## Data for review:
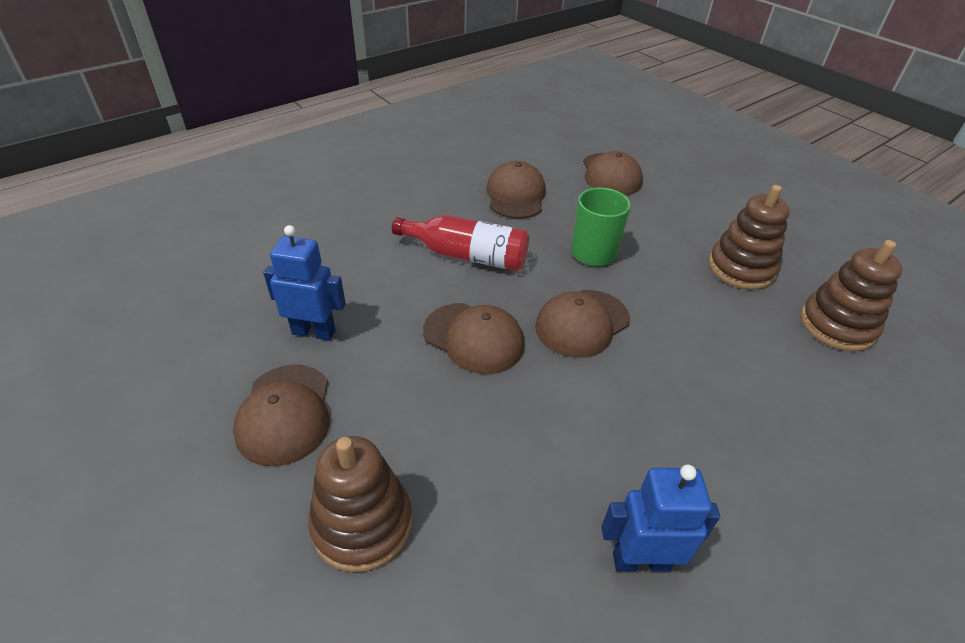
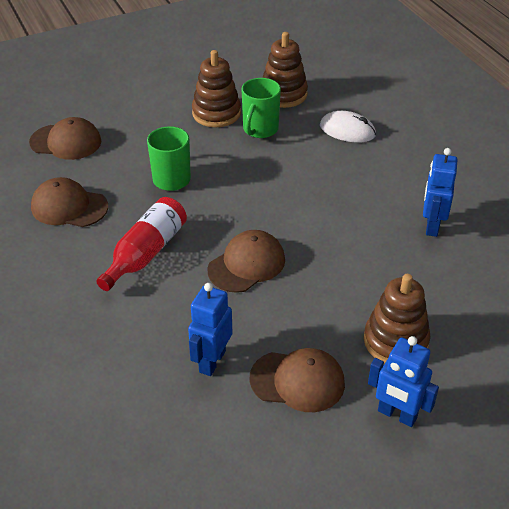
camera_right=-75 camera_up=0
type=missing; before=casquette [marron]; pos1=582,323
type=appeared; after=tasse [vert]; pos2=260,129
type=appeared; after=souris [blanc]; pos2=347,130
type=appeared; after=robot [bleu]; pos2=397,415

...

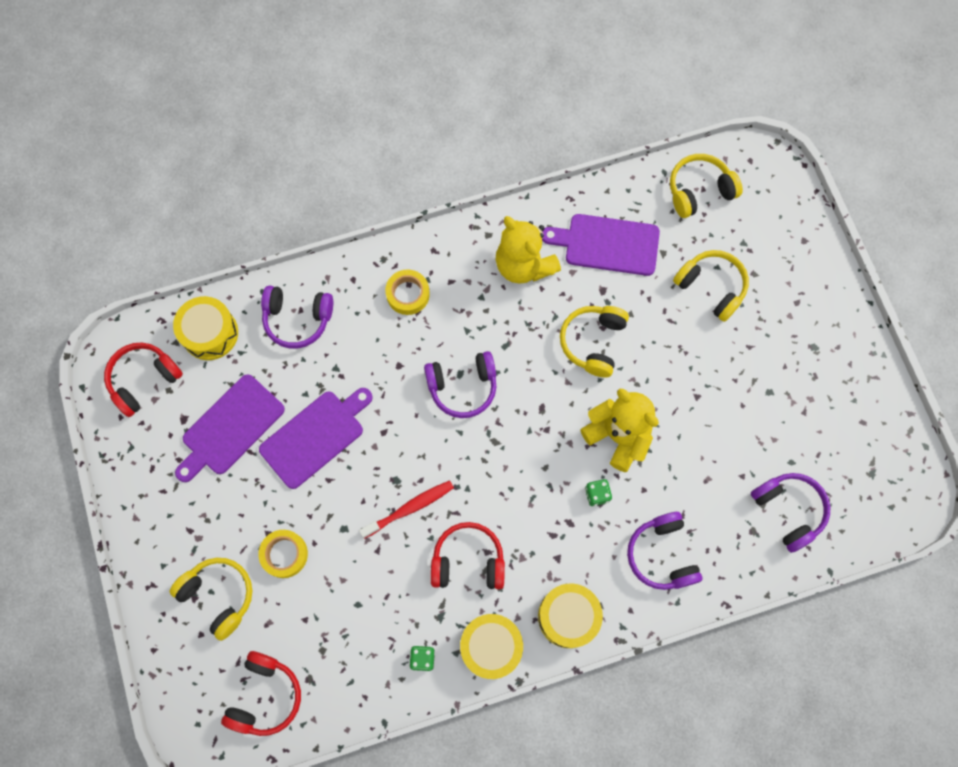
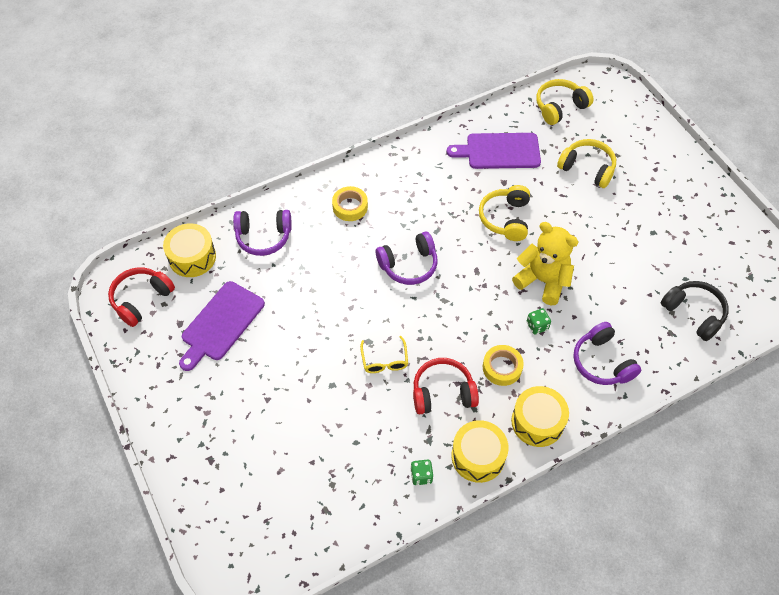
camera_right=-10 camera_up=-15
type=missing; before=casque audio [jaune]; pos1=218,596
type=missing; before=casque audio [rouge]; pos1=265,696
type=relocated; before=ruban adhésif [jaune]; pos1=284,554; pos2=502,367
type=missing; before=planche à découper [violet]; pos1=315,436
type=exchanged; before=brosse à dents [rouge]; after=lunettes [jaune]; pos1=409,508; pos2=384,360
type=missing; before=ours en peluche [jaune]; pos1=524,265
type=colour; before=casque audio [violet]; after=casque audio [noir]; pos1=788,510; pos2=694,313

--

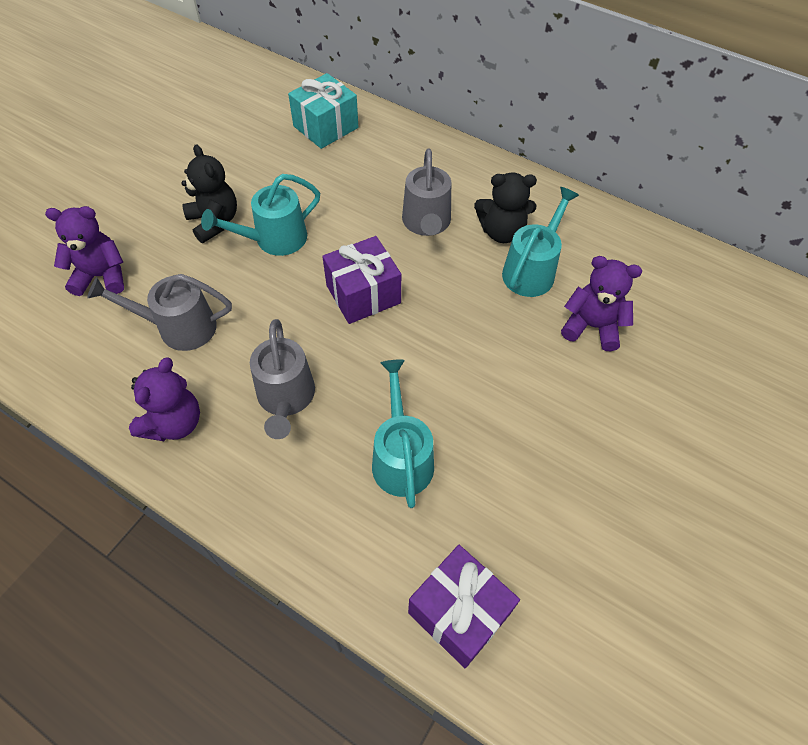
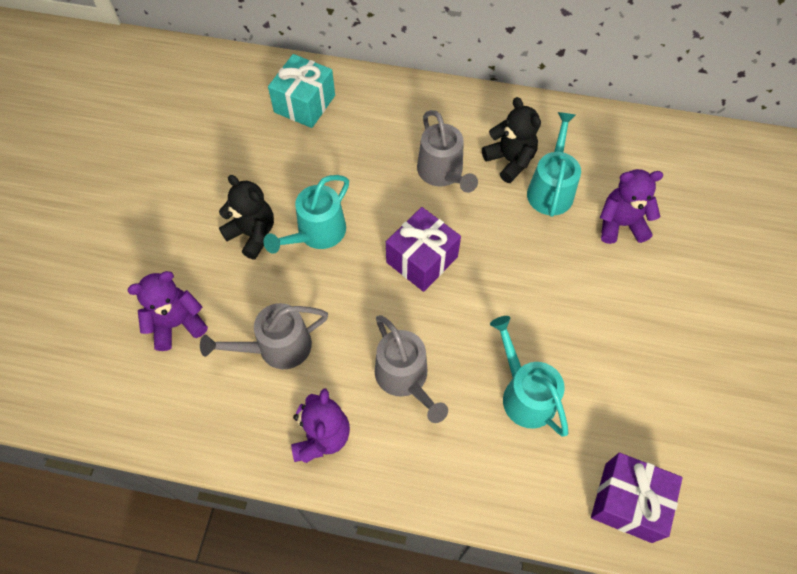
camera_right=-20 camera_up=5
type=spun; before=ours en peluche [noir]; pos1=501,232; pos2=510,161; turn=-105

## What is required:
Consider the string "violet". State how many lines of the data contain it, giving the number alone.

## Solution to this task:
2